§ **WHAT IS EXPECTED**
Beneath this task are records; state how many of their lines hold the word "fagevul", and nothing else.

§ **RECORDED DATA**
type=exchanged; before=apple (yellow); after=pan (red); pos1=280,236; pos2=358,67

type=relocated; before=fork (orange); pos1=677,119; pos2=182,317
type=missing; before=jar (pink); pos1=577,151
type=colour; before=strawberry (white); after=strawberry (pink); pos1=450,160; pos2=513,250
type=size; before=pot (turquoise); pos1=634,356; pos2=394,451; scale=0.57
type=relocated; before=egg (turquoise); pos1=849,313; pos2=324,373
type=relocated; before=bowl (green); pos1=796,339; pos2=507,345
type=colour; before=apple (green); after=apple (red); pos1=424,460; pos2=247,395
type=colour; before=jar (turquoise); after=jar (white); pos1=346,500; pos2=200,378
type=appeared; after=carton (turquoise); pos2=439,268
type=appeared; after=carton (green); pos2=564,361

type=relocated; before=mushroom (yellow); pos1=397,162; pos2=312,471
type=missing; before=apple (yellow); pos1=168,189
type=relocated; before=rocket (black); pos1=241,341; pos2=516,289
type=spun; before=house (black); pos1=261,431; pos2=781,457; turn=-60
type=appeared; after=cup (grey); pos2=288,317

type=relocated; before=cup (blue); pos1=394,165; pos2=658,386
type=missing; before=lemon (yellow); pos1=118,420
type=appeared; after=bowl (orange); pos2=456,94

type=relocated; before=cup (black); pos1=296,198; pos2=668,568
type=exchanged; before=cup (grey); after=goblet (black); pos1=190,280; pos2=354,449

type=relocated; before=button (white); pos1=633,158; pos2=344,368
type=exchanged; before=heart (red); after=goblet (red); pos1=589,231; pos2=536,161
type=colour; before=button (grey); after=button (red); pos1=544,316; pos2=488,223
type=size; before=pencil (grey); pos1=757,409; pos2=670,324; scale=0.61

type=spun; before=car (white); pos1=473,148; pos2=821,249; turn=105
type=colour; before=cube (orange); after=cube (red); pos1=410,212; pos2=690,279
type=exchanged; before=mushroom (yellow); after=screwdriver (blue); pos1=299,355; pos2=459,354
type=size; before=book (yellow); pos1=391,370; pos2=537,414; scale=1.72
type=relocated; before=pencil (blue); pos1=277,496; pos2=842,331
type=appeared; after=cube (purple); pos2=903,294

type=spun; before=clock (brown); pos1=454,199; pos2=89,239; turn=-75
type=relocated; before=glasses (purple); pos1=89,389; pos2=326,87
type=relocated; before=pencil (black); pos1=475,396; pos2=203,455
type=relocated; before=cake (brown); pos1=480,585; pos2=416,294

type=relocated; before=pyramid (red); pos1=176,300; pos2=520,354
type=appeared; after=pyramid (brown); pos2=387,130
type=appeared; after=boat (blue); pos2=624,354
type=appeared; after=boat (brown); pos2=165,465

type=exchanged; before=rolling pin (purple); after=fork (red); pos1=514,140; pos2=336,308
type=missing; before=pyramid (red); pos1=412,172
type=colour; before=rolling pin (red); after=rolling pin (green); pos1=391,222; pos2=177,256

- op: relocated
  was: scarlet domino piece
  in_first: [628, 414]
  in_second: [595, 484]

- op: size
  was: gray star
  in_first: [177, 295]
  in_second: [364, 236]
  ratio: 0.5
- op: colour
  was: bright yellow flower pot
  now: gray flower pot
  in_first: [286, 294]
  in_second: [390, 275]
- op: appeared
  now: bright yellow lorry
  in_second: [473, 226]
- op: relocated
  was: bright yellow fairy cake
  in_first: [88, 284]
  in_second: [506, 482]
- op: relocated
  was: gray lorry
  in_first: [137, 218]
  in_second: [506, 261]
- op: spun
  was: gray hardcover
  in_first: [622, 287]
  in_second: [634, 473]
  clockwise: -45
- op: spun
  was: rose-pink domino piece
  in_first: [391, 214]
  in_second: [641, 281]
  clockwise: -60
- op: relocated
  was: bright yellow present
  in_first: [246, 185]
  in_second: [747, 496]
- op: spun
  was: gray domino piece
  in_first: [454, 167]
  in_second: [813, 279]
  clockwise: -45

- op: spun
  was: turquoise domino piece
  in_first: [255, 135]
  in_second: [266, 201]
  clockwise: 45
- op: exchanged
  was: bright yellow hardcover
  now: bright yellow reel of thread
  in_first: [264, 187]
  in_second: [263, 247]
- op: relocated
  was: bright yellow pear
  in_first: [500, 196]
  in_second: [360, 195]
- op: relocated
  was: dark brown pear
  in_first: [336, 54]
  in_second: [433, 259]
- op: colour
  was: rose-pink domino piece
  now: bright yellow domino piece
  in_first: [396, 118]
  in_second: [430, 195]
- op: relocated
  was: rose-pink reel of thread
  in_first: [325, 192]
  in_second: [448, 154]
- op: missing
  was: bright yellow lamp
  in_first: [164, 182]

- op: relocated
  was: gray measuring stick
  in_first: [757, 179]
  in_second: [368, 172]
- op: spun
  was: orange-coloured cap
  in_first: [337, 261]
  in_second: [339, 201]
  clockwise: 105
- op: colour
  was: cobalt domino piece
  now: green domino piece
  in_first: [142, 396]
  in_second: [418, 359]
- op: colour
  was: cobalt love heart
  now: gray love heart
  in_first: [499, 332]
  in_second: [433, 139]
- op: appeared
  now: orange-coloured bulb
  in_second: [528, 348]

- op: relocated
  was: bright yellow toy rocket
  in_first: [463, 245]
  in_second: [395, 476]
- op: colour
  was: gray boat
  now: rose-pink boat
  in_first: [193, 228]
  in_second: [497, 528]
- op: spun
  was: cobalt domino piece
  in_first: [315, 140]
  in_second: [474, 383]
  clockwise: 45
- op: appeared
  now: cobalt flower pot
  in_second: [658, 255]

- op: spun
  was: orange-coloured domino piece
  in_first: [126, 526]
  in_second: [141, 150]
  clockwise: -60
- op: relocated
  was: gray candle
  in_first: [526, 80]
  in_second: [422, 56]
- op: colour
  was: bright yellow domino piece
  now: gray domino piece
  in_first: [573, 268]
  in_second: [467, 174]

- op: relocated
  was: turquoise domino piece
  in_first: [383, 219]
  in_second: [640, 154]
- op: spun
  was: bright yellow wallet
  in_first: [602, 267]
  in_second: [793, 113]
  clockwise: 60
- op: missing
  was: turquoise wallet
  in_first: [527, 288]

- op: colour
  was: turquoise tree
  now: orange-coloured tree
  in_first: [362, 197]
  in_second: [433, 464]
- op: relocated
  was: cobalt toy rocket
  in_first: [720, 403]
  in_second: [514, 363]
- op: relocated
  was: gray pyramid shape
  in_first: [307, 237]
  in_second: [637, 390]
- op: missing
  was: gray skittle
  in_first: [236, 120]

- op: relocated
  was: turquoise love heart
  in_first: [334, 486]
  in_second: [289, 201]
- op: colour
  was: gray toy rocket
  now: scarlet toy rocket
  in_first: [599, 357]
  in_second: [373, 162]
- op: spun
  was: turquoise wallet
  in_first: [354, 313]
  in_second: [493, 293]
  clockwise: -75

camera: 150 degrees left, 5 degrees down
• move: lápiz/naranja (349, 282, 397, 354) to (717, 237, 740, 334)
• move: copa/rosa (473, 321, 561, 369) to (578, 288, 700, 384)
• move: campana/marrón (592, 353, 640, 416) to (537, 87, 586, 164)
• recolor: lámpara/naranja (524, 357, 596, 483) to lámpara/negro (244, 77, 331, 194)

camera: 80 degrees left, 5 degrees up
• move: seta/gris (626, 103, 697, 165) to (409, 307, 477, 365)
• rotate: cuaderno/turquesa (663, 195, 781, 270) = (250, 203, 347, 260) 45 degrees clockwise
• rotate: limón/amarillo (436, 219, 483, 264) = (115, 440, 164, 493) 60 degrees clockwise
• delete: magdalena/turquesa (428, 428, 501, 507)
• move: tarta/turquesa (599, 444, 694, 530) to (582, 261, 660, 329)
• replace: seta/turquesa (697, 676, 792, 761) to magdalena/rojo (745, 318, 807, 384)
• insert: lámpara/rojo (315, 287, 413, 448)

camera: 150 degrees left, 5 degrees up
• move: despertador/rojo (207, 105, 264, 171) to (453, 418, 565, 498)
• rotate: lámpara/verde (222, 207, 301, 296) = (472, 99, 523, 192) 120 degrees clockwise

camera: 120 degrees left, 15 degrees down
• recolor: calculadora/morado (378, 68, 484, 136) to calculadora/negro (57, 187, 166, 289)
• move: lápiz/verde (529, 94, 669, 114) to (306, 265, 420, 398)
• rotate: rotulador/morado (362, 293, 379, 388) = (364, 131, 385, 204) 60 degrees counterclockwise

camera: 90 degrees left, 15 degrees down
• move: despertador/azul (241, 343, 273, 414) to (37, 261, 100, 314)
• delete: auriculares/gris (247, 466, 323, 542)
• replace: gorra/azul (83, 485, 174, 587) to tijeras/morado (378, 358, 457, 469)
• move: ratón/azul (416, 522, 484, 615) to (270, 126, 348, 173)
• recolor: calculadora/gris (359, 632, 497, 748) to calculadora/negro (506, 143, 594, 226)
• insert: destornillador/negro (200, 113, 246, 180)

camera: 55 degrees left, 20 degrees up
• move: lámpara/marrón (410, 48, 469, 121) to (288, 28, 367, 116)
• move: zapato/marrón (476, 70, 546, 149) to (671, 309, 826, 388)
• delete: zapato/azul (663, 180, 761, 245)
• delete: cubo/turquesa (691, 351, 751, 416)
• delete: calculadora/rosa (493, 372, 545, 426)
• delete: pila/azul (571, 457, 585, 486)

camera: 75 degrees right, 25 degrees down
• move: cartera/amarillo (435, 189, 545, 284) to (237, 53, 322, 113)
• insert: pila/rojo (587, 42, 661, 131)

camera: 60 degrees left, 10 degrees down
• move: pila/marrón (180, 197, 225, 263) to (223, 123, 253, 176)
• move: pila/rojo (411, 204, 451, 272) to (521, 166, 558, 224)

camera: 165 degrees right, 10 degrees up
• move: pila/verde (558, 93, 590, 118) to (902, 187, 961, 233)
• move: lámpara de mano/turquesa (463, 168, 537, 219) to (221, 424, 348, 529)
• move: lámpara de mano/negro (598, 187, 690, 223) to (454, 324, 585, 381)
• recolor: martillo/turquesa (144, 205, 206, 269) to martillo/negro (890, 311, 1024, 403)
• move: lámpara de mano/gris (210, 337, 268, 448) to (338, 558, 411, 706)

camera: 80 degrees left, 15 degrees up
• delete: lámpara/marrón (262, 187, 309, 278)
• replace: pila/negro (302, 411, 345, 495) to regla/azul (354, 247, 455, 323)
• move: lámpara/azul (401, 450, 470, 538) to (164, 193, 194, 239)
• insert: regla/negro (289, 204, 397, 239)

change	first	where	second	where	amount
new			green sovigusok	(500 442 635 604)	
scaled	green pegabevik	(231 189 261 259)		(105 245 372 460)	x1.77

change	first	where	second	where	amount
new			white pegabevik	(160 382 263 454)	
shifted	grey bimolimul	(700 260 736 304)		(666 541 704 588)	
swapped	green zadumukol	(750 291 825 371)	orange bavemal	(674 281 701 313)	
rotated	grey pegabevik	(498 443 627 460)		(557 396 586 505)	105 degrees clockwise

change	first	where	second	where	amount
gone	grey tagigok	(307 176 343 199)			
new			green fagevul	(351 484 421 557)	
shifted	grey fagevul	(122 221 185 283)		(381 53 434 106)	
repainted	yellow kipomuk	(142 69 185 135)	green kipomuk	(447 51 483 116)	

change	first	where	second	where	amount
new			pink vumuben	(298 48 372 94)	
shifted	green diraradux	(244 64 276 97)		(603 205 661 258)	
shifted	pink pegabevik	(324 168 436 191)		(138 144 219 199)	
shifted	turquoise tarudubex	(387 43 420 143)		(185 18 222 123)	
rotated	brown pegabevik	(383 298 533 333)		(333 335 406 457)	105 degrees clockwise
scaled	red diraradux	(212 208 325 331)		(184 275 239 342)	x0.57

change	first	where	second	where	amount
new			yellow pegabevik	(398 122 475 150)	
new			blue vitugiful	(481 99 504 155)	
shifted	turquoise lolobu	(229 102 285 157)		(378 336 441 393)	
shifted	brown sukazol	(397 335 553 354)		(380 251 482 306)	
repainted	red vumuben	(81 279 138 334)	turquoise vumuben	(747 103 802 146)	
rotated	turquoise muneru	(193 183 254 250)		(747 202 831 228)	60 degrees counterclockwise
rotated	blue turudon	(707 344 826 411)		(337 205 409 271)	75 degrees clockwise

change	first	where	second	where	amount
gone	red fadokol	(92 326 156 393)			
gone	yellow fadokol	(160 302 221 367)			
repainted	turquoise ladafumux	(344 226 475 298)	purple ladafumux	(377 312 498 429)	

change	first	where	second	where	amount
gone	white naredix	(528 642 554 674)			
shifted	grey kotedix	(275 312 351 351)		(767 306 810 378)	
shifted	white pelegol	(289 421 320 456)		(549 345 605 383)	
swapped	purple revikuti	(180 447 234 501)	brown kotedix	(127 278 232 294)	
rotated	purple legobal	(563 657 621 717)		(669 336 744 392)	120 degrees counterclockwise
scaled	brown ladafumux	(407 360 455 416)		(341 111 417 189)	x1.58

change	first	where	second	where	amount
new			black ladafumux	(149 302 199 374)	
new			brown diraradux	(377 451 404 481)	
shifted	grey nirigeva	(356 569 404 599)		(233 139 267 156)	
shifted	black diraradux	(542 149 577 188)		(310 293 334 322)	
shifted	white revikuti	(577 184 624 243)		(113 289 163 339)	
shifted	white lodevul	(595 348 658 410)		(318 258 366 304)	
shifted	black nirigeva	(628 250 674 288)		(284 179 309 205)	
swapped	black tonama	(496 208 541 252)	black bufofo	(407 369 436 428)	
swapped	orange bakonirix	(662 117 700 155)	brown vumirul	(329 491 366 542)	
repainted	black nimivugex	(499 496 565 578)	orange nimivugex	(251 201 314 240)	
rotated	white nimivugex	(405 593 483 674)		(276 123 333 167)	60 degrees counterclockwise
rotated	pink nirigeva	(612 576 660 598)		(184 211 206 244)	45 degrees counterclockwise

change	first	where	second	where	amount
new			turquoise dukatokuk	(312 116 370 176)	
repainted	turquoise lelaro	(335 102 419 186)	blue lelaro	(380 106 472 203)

§ **ANSWER BOX**
2